[Itemized modification records]
↓
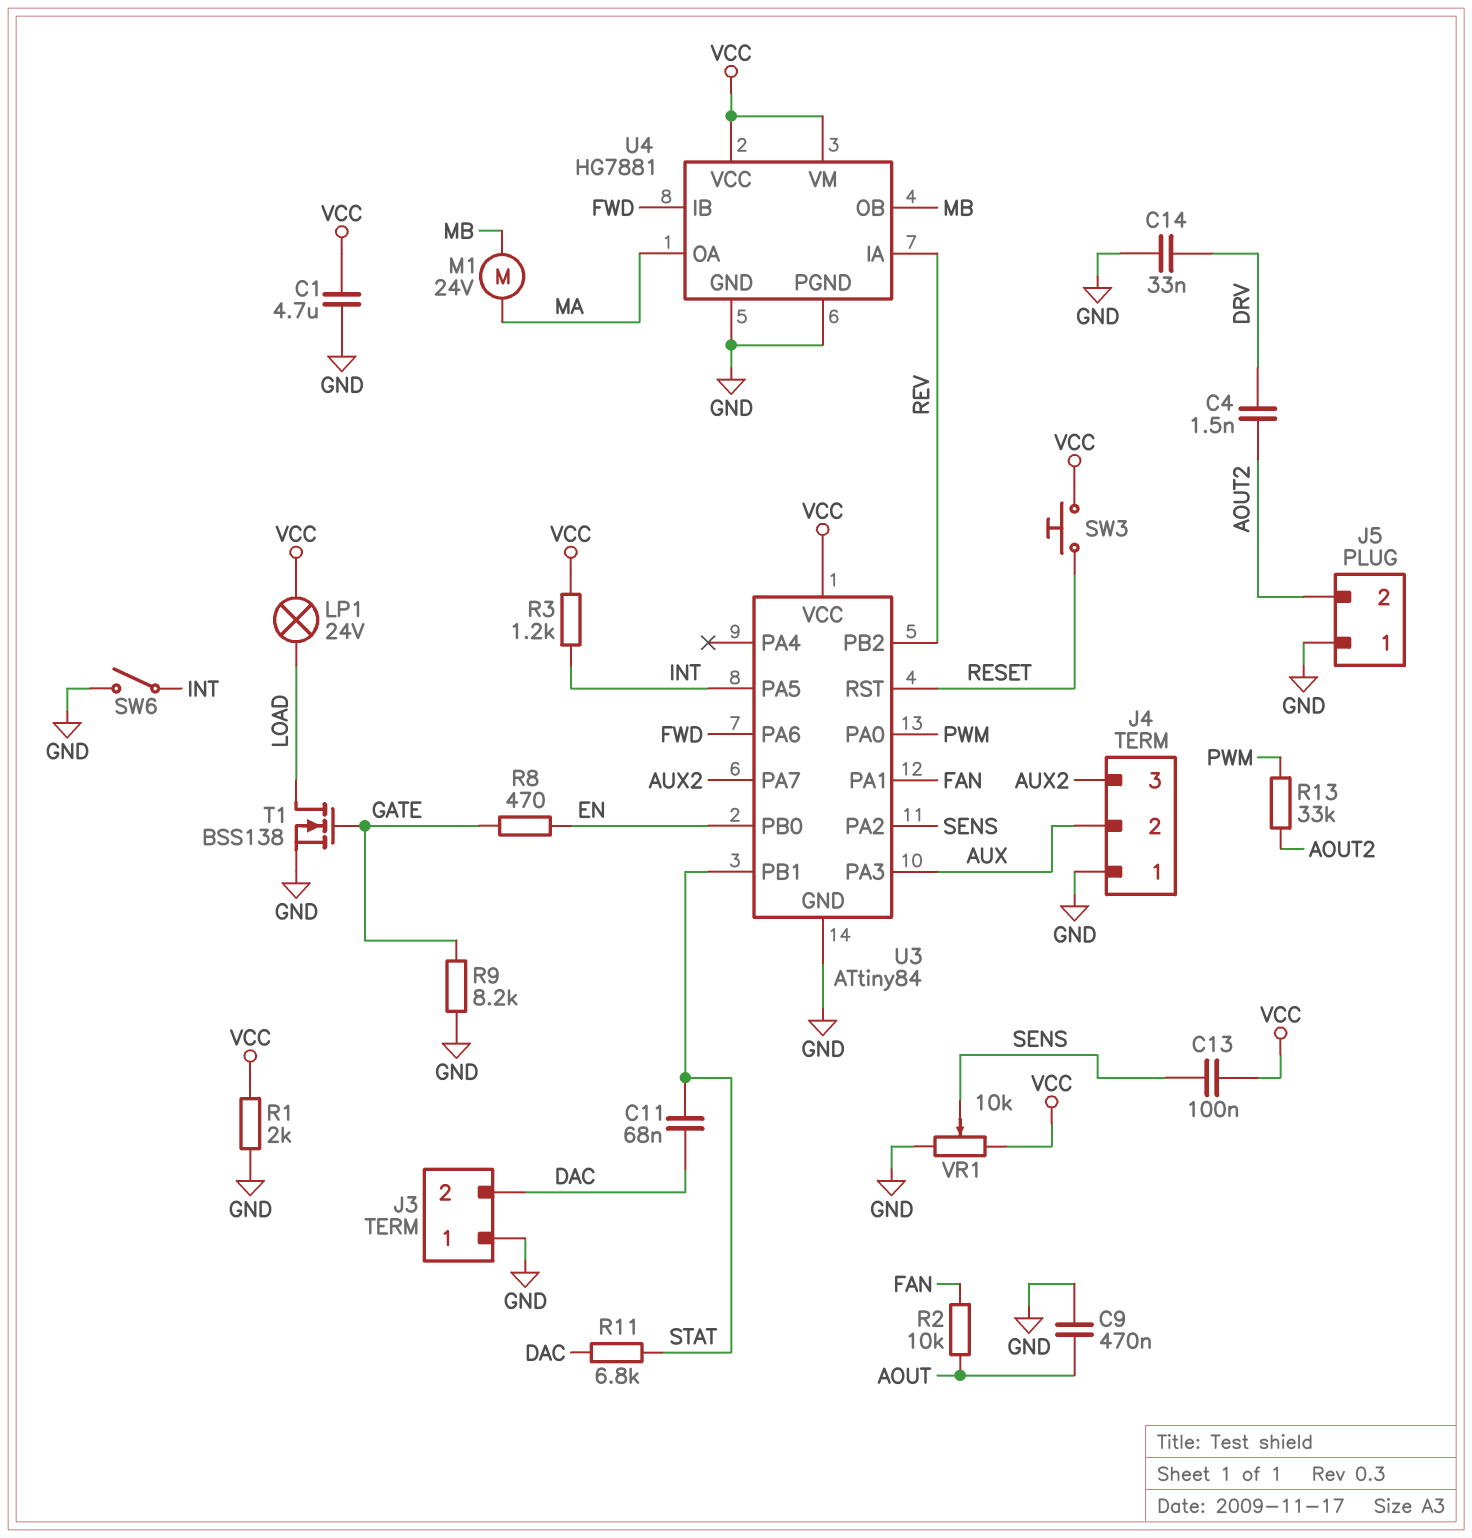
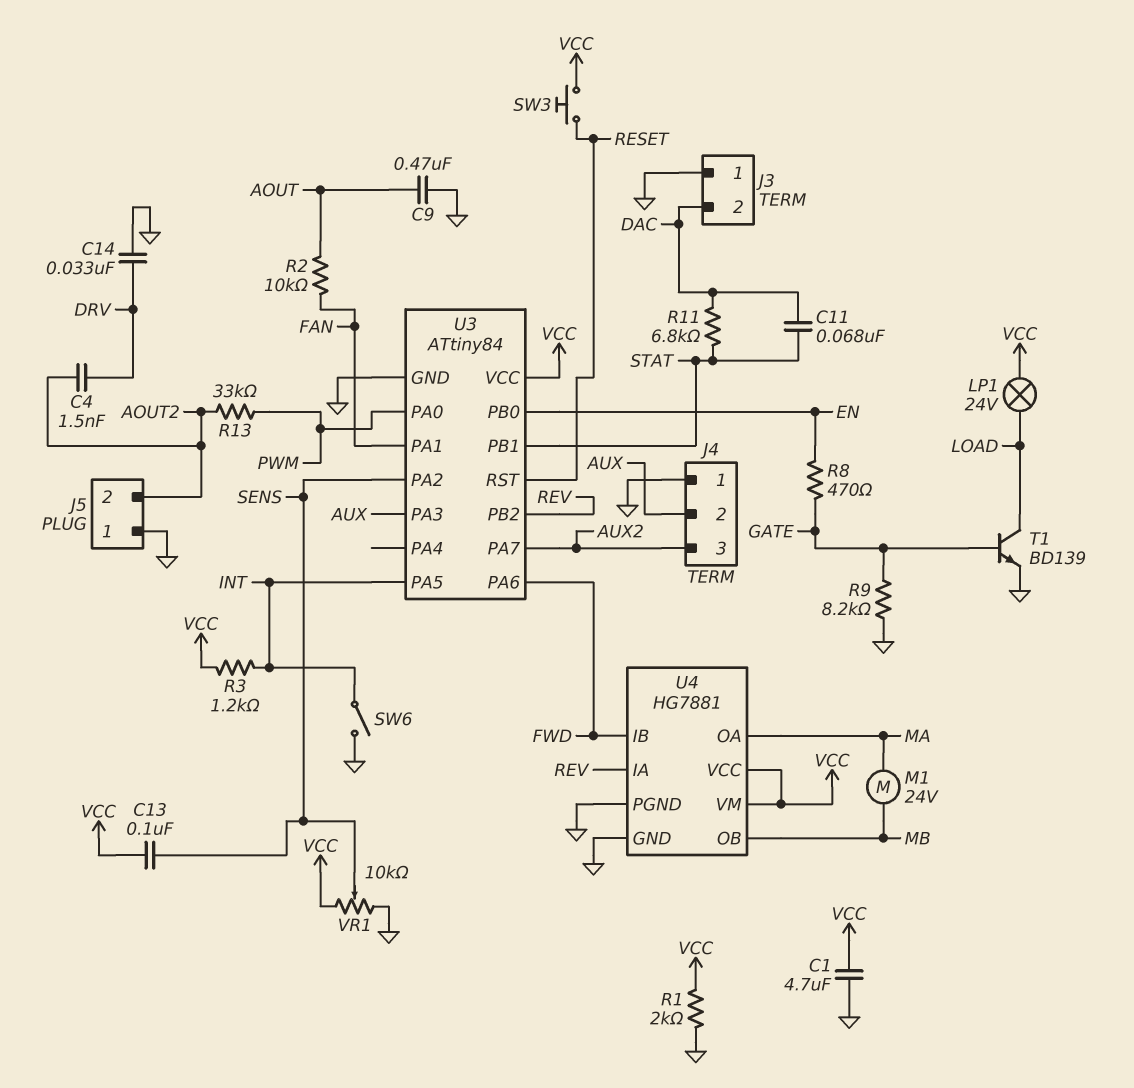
T1: NMOS BSS138 (G GATE, D LOAD, S GND) -> NPN BD139 (B GATE, C LOAD, E GND)

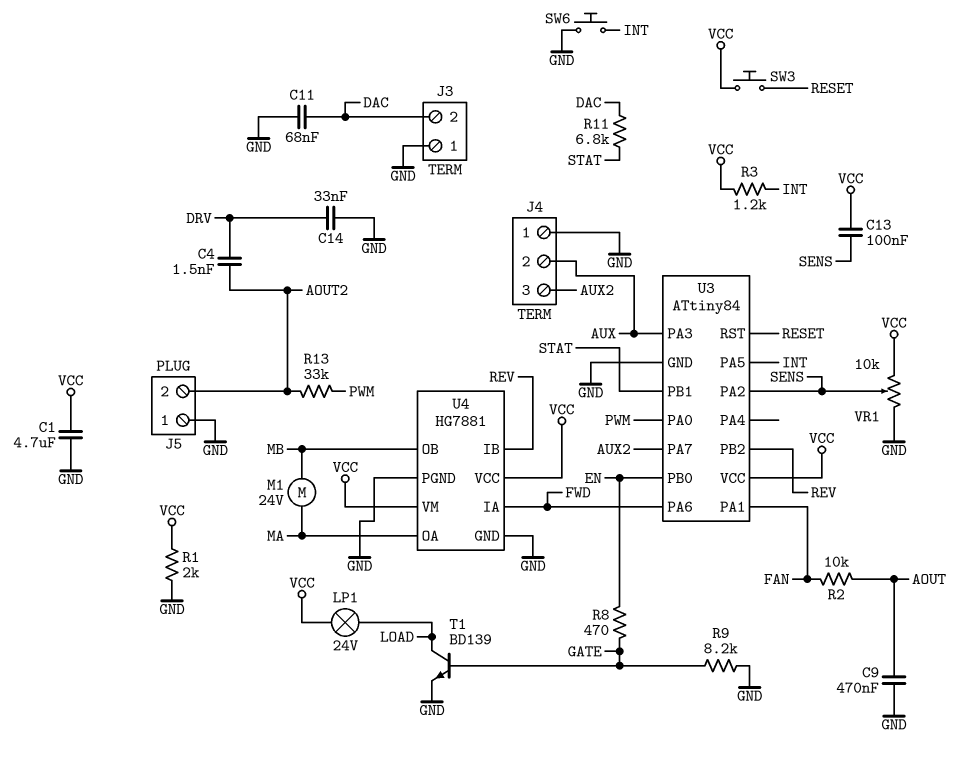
C11: 68nF (DAC, STAT) -> 68nF (DAC, GND)
SW6: switch (GND, INT) -> button (GND, INT)
U4 pin IA: REV -> FWD
U4 pin IB: FWD -> REV

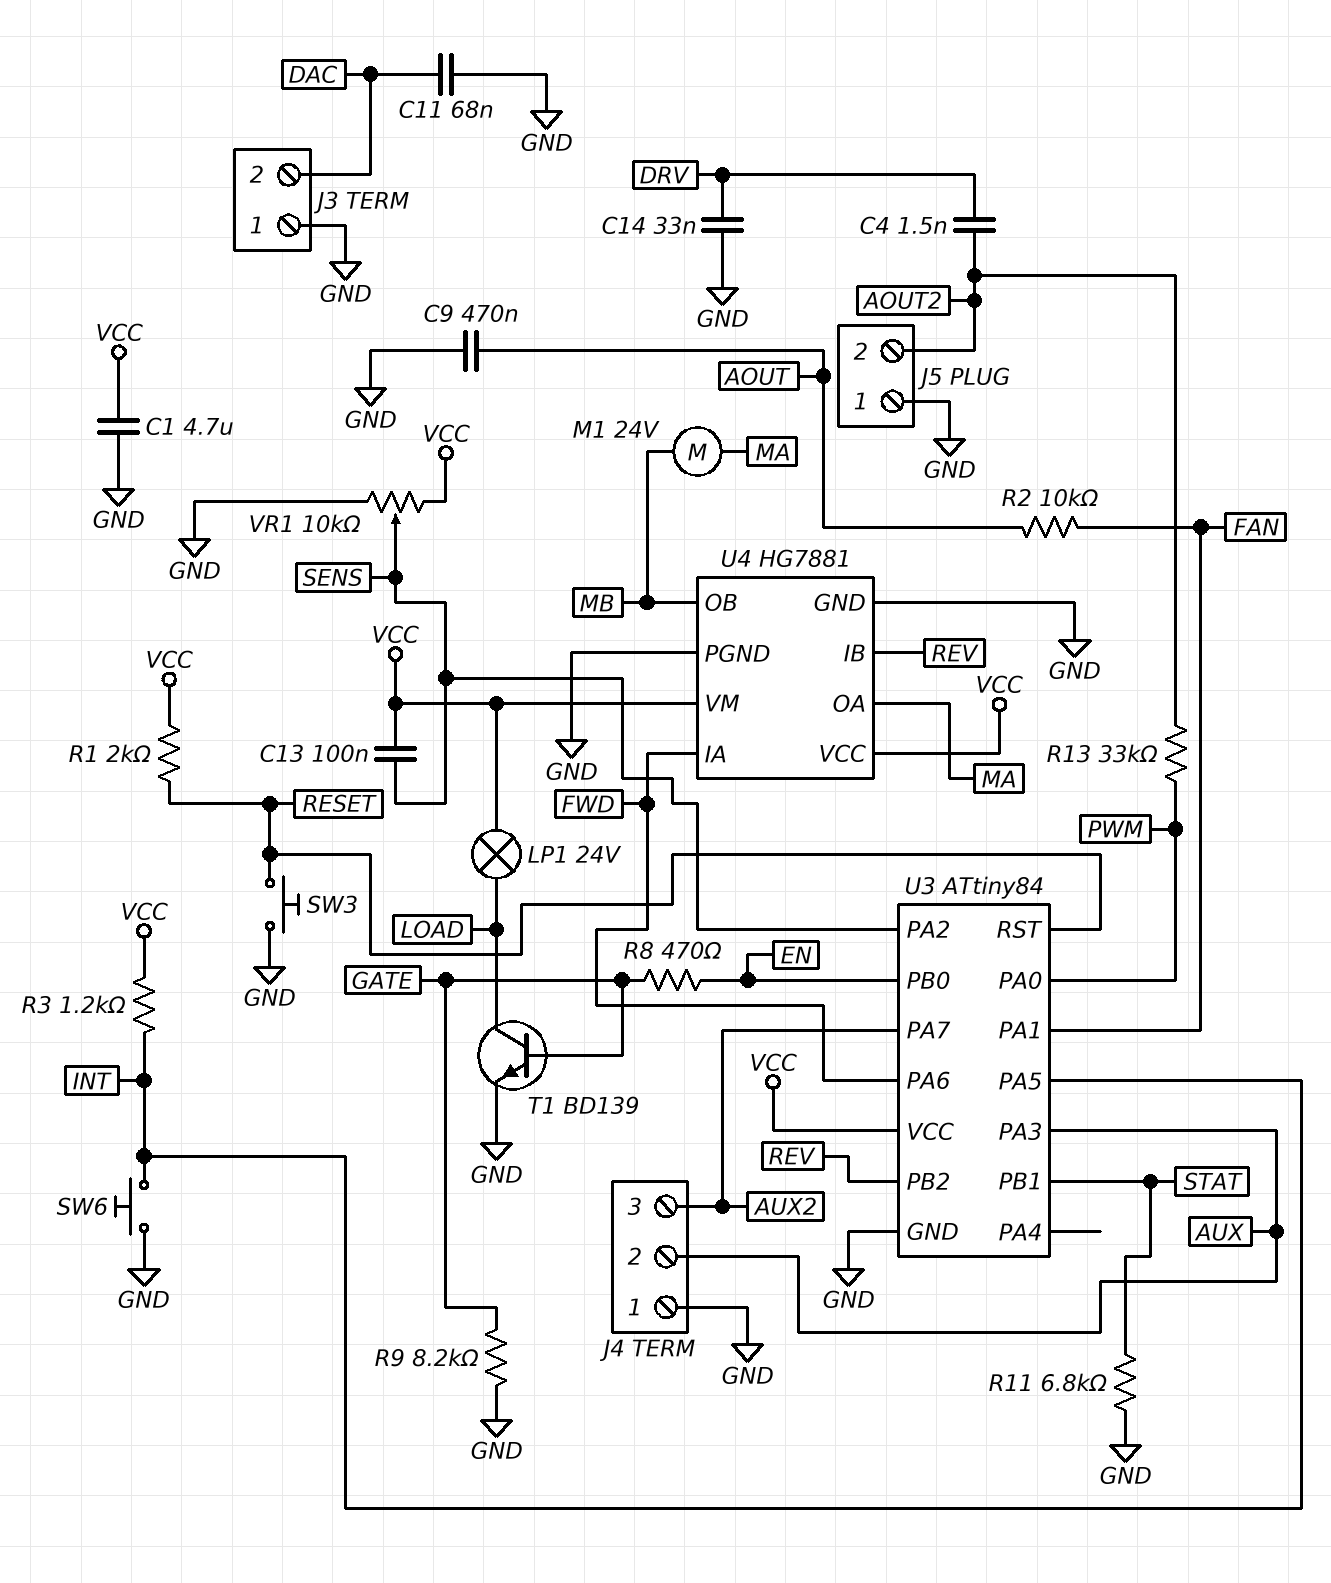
R1: 2k (GND, VCC) -> 2k (RESET, VCC)
R11: 6.8k (DAC, STAT) -> 6.8k (GND, STAT)
SW3: button (RESET, VCC) -> button (GND, RESET)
↑
* _Exercise goal_
Read through the entries above, and wherever a line holds the string "STAT", copy it.

* _Answer box_
C11: 68nF (DAC, STAT) -> 68nF (DAC, GND)
R11: 6.8k (DAC, STAT) -> 6.8k (GND, STAT)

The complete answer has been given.